Repeat the listing below in full and exactly, but without its pictures.

Data for processing:
• • •

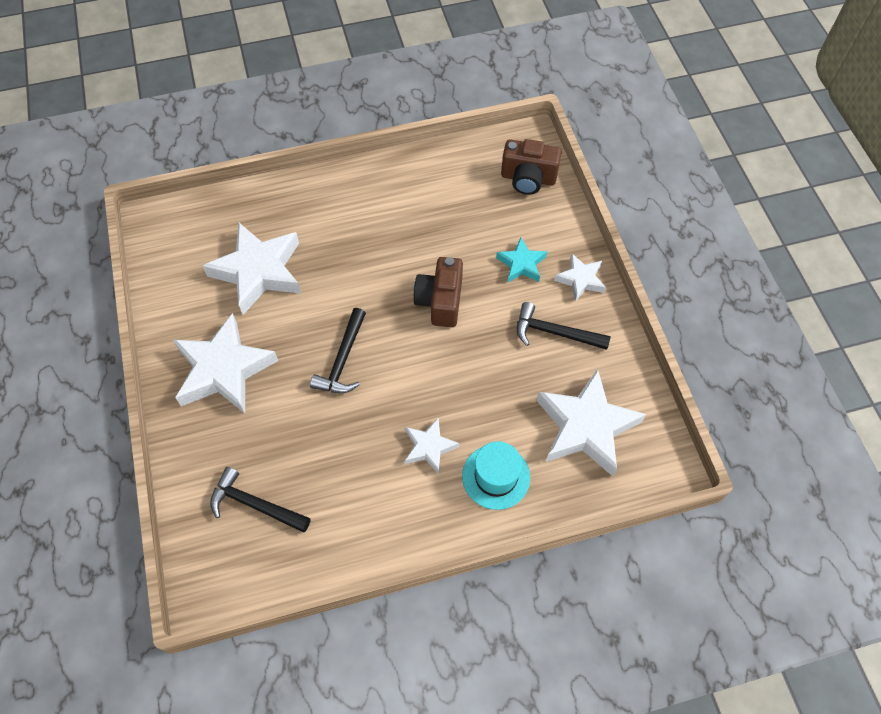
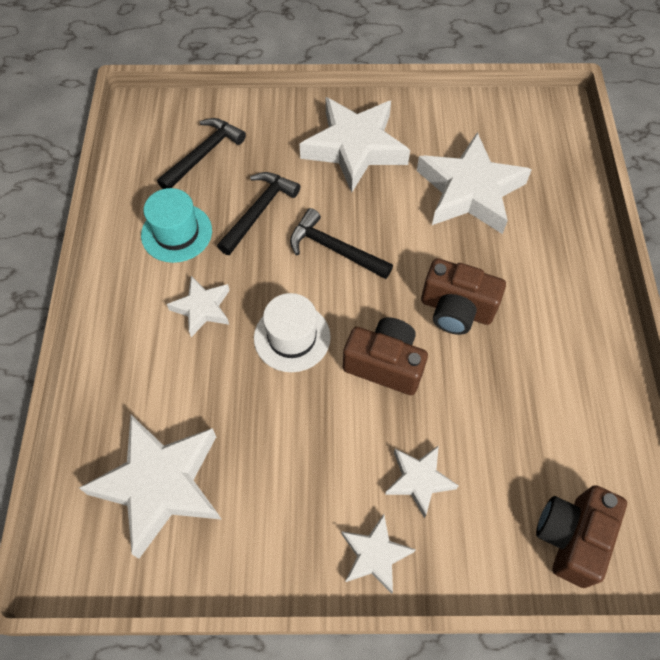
camera: 105 degrees right, 0 degrees up
(379, 263) = (456, 309): none -> brown camera
(436, 370) = (292, 337): none -> white hat
(496, 476) = (142, 365): turquoise hat -> turquoise hat (176, 233)
(521, 264) = (419, 480): turquoise star -> white star
(555, 333) = (301, 491): black hammer -> black hammer (258, 211)

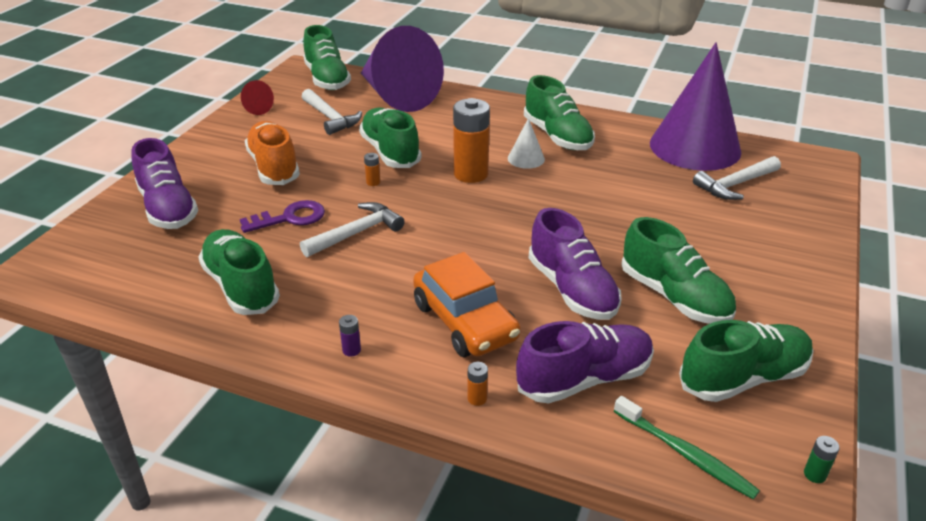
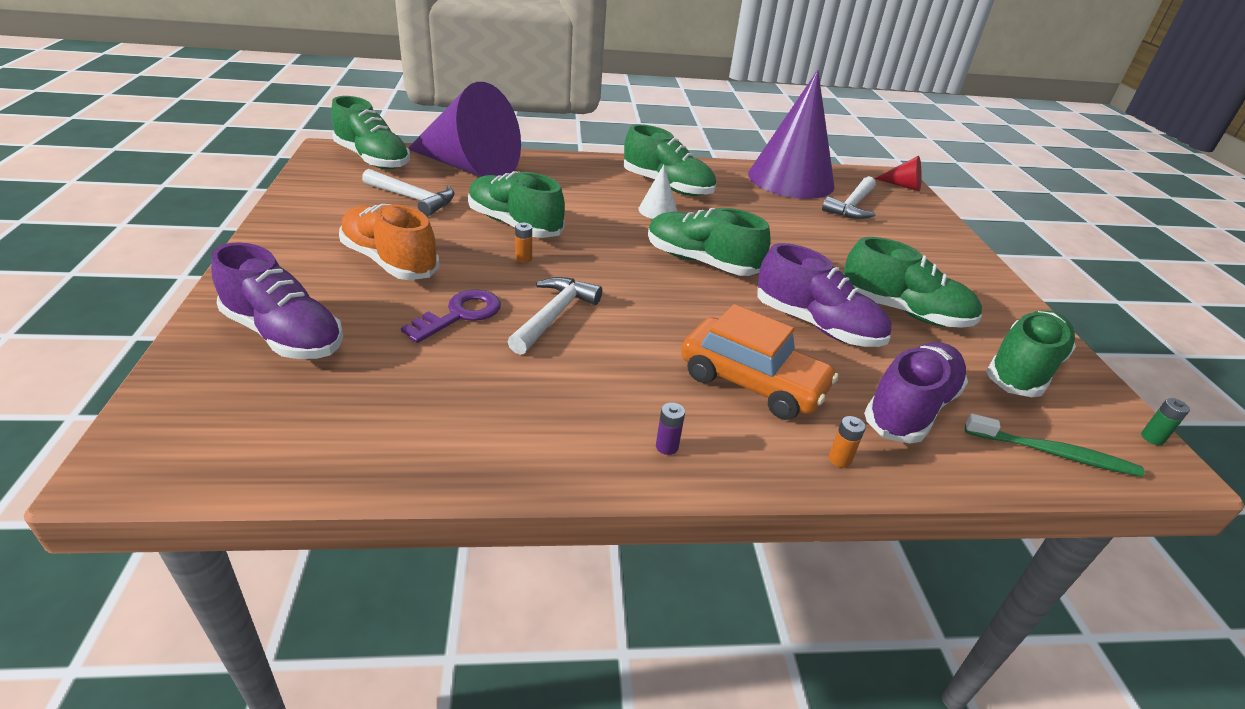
camera: 30 degrees left, 0 degrees up
(241, 286) = (468, 408): green shoe -> green shoe (701, 262)
(255, 108) = (307, 200): red cone -> red cone (903, 186)
(471, 174) = (619, 233): orange battery -> none

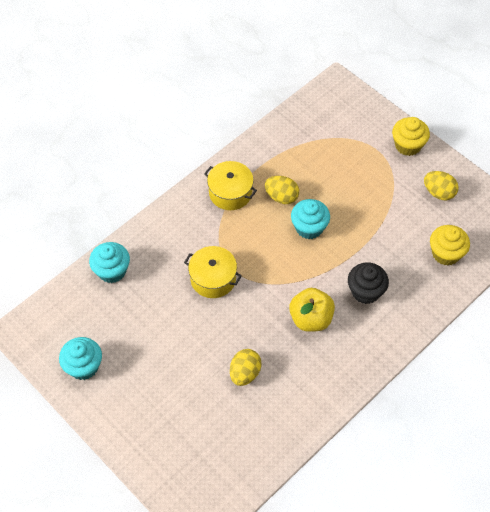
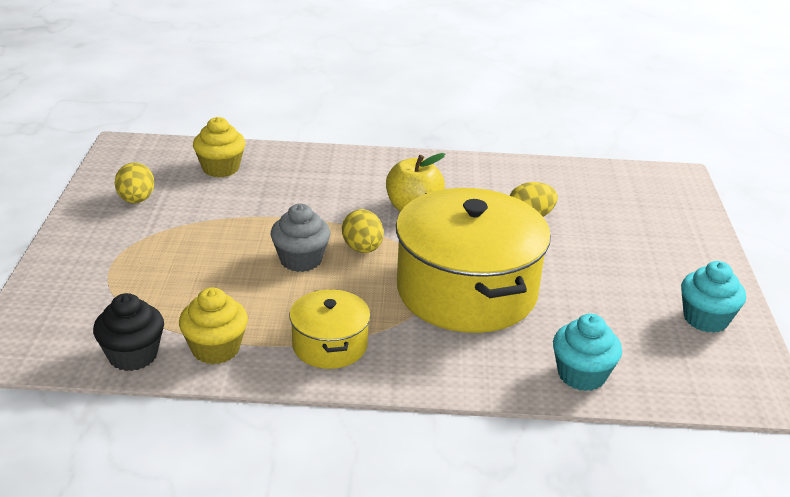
camera: 135 degrees left, 25 degrees down
(213, 279) = (466, 291): yellow pot -> yellow pot, size x2.04
(281, 197) = (281, 301): yellow egg -> yellow egg (362, 249)
(309, 227) = (301, 260): turquoise cupcake -> grey cupcake
(365, 291) = (333, 192): black cupcake -> black cupcake (133, 355)
(408, 145) = (77, 246): yellow cupcake -> yellow cupcake (215, 349)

• • •

Completed task:
camera: 105 degrees right, 0 degrees up
(379, 263) = (456, 309): none -> brown camera
(436, 370) = (292, 337): none -> white hat
(496, 476) = (142, 365): turquoise hat -> turquoise hat (176, 233)
(521, 264) = (419, 480): turquoise star -> white star
(555, 333) = (301, 491): black hammer -> black hammer (258, 211)

camera: 30 degrees left, 0 degrees up
(241, 286) = (468, 408): green shoe -> green shoe (701, 262)
(255, 108) = (307, 200): red cone -> red cone (903, 186)
(471, 174) = (619, 233): orange battery -> none

camera: 135 degrees left, 25 degrees down
(213, 279) = (466, 291): yellow pot -> yellow pot, size x2.04
(281, 197) = (281, 301): yellow egg -> yellow egg (362, 249)
(309, 227) = (301, 260): turquoise cupcake -> grey cupcake
(365, 291) = (333, 192): black cupcake -> black cupcake (133, 355)
(408, 145) = (77, 246): yellow cupcake -> yellow cupcake (215, 349)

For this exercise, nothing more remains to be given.